Segment Start: Supplied material
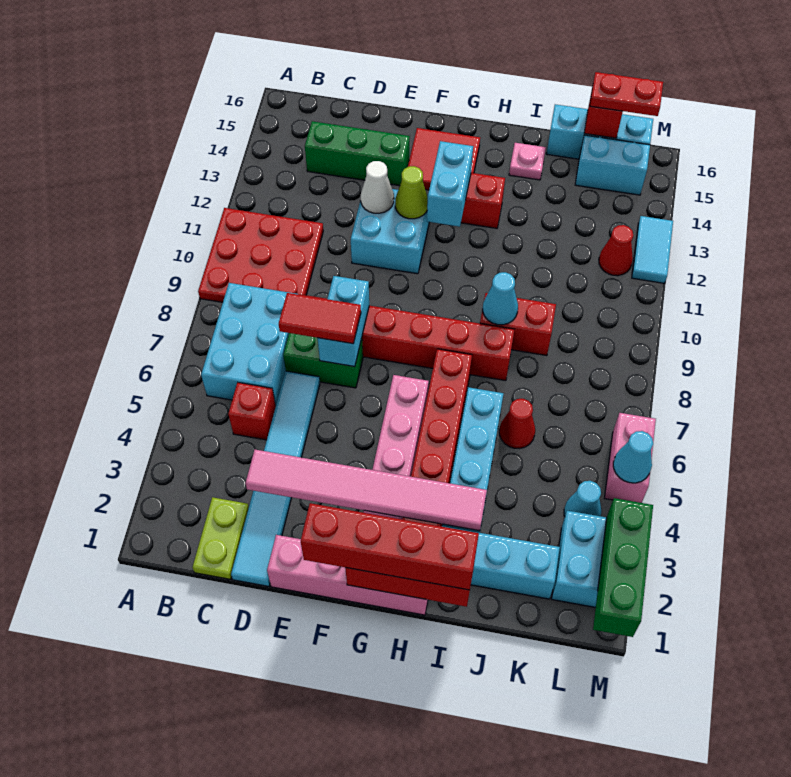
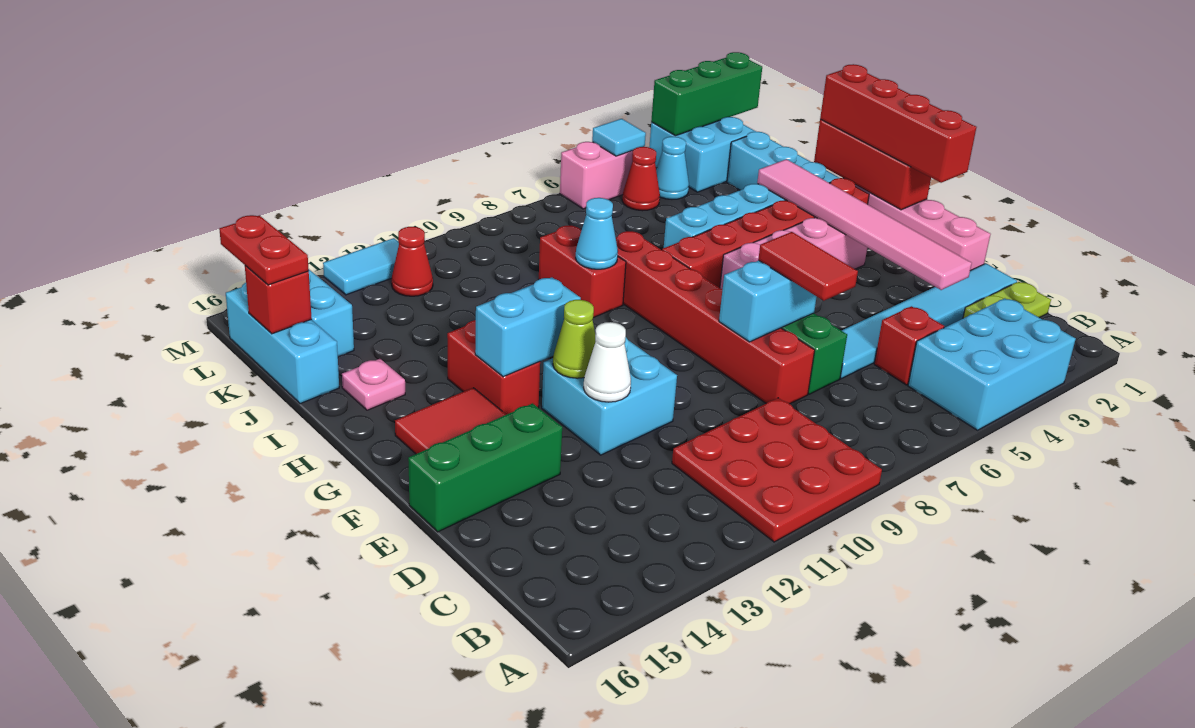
cyan brick B6:C8 level 1 -> cyan brick A3:B5 level 1
green brick C14:E14 level 1 -> green brick E14:E16 level 1
red cone J6 level 1 -> red cone L5 level 1
cyan cone M5 level 2 -> cyan tile M5 level 2

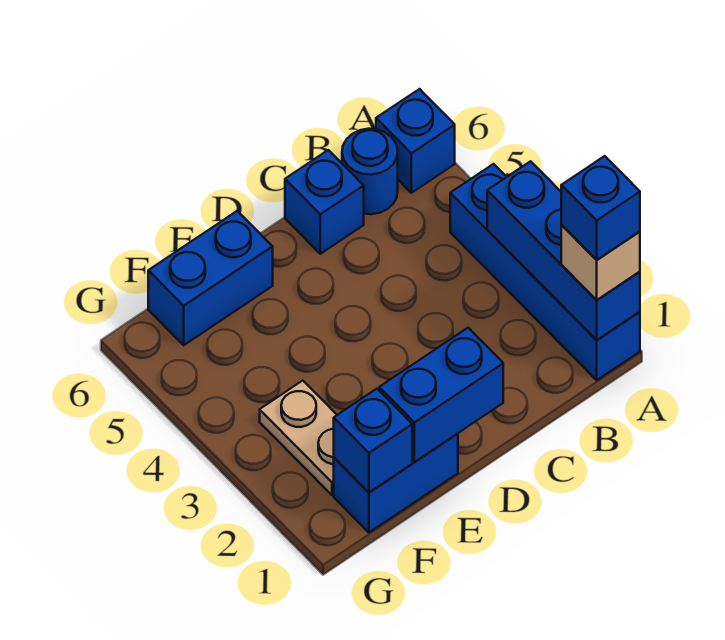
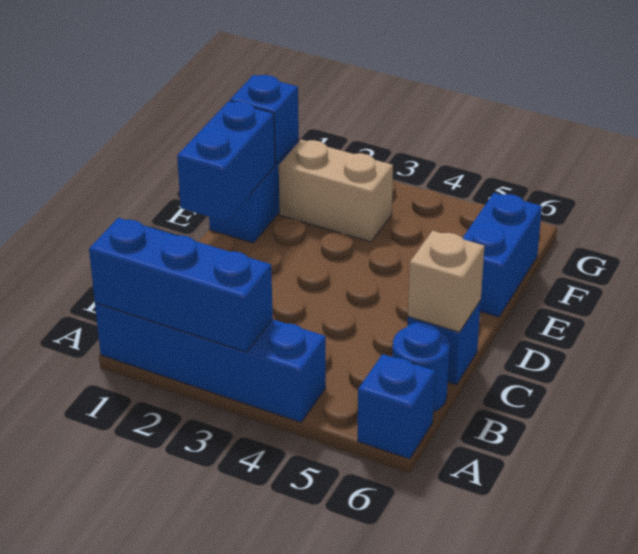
tan brick A1 level 3 -> tan brick C6 level 2
blue brick A1 level 4 -> none
tan plate F2:F3 level 1 -> tan brick F2:F3 level 1

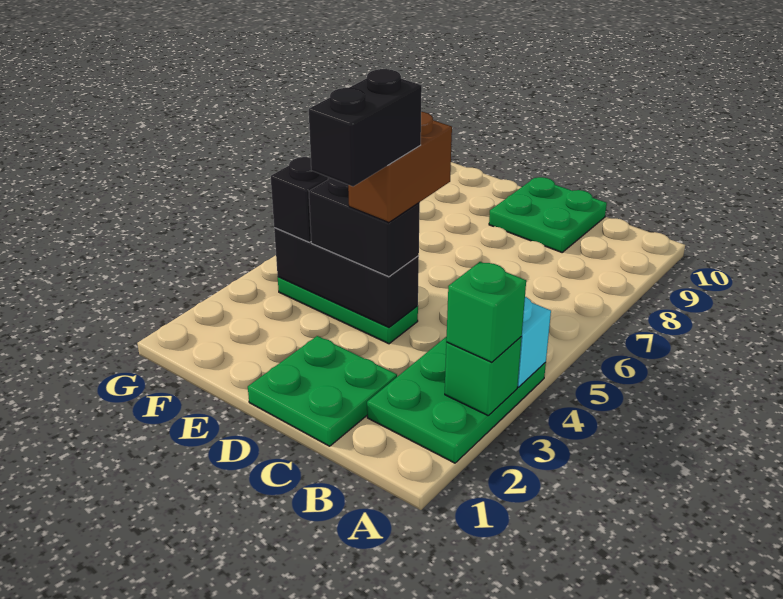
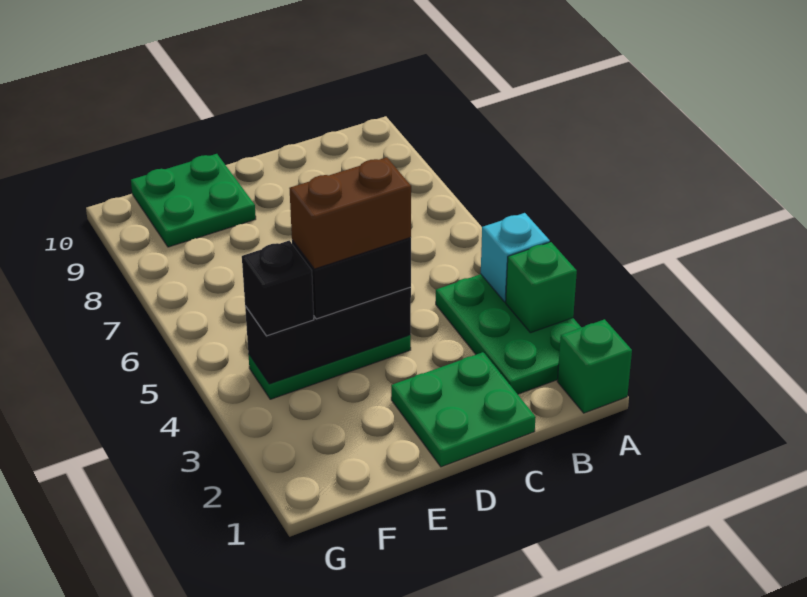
green brick A3 level 3 -> green brick A1 level 1
green plate C9:D10 level 1 -> green plate E9:F10 level 1
black brick D3:D4 level 5 -> none
brown brick D4:D5 level 4 -> brown brick D4:E4 level 4

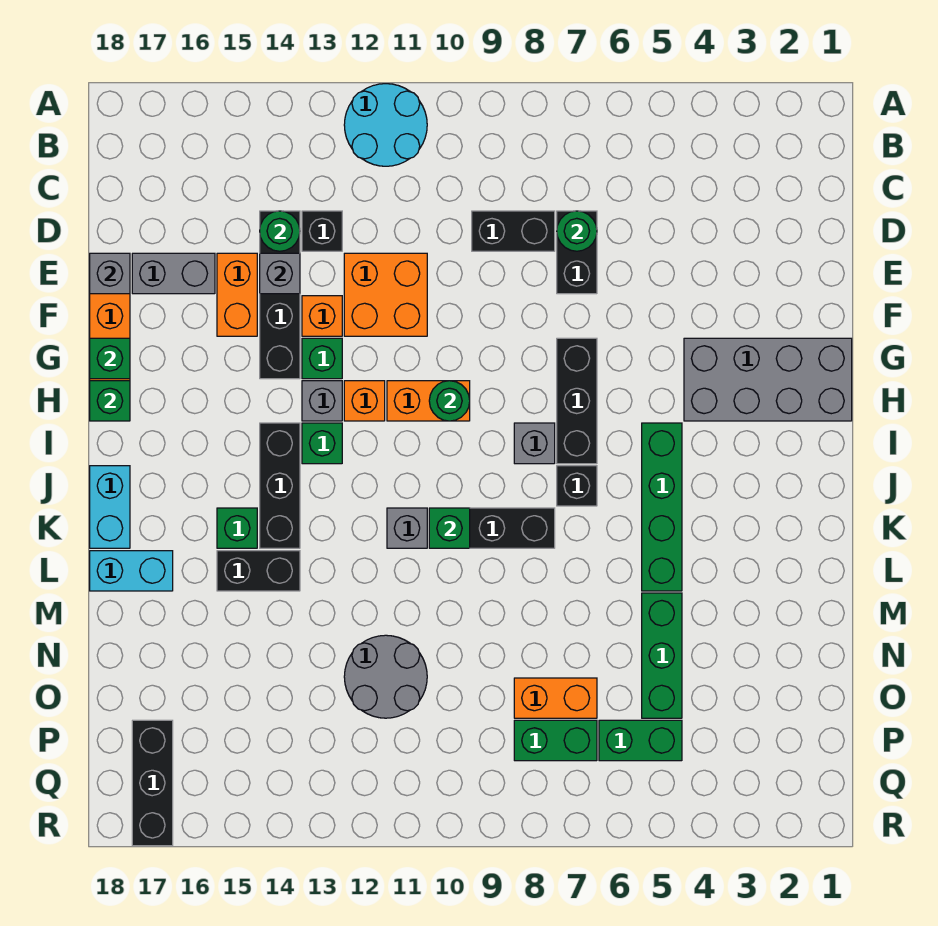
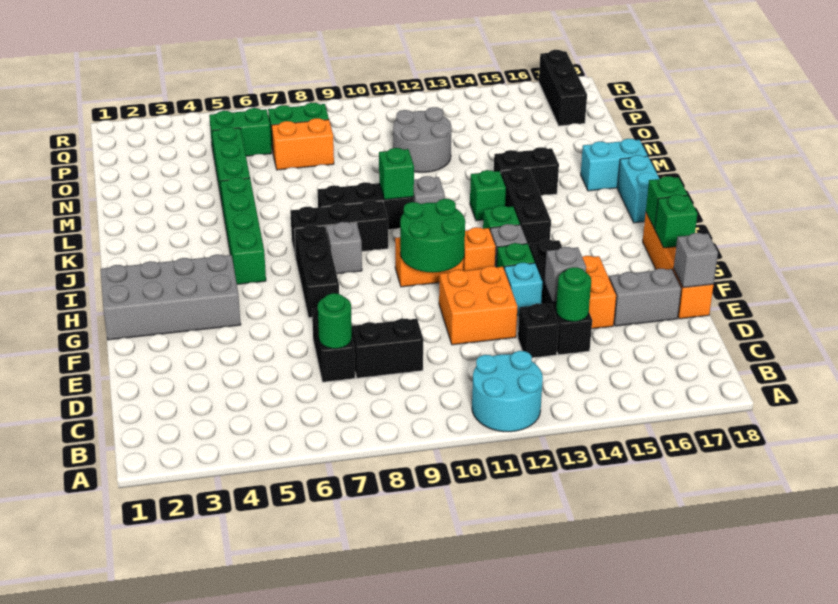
orange brick F13 level 1 -> cyan brick F13 level 1
green round brick H10 level 2 -> green round brick G10:H11 level 2
black brick J7 level 1 -> black brick J7:J9 level 1
green brick K15 level 1 -> green brick K13 level 1

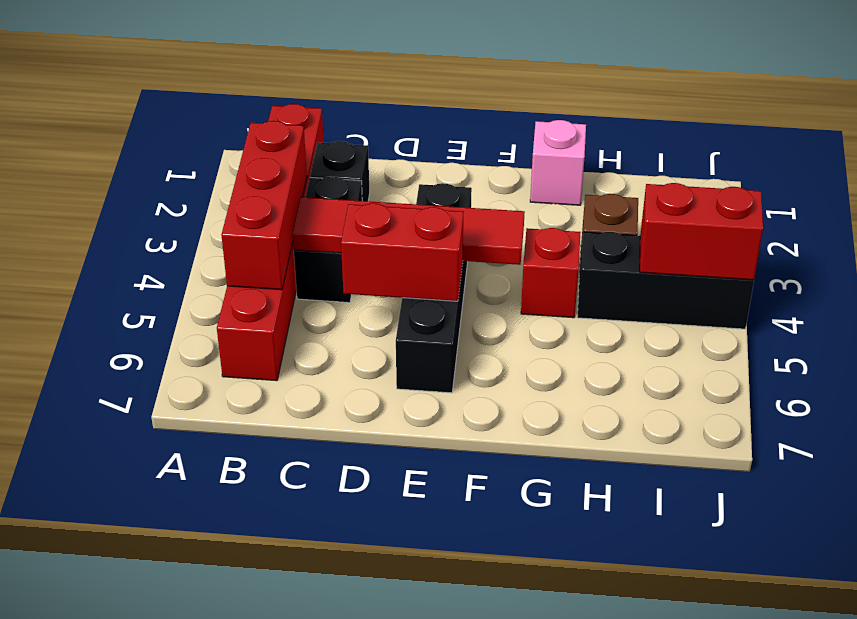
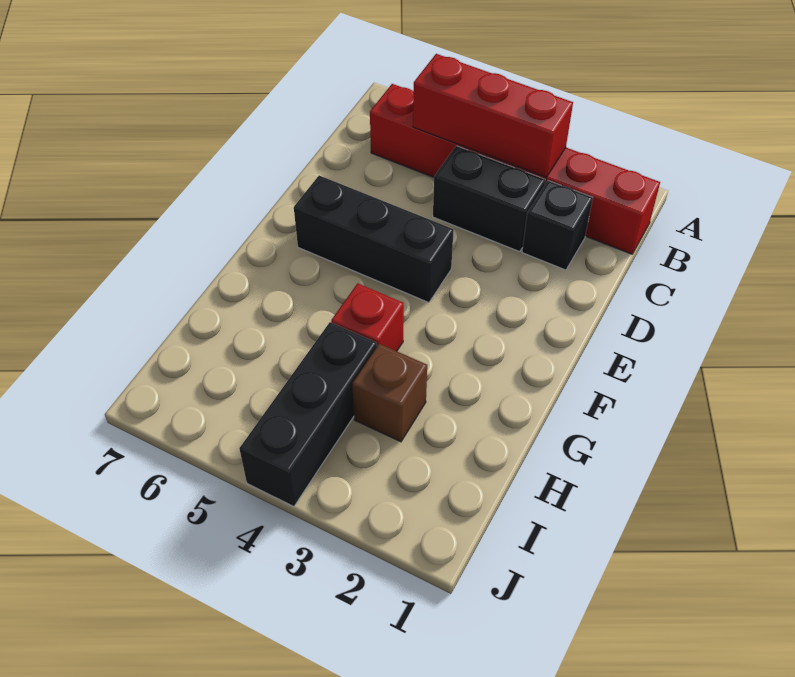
red tile C4:F4 level 2 -> none
red brick D5:E5 level 2 -> none
black brick E3:E6 level 1 -> black brick E4:E6 level 1
pink brick G1 level 1 -> none
red brick I4:J4 level 2 -> none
Segment End: Supplied material
Problem to solve: Repeat word for word the lines above, from the first entry through the line containing "brown brick D4:D5", with both ends kept and the pictures dropped.

Finished exercise:
cyan brick B6:C8 level 1 -> cyan brick A3:B5 level 1
green brick C14:E14 level 1 -> green brick E14:E16 level 1
red cone J6 level 1 -> red cone L5 level 1
cyan cone M5 level 2 -> cyan tile M5 level 2

tan brick A1 level 3 -> tan brick C6 level 2
blue brick A1 level 4 -> none
tan plate F2:F3 level 1 -> tan brick F2:F3 level 1

green brick A3 level 3 -> green brick A1 level 1
green plate C9:D10 level 1 -> green plate E9:F10 level 1
black brick D3:D4 level 5 -> none
brown brick D4:D5 level 4 -> brown brick D4:E4 level 4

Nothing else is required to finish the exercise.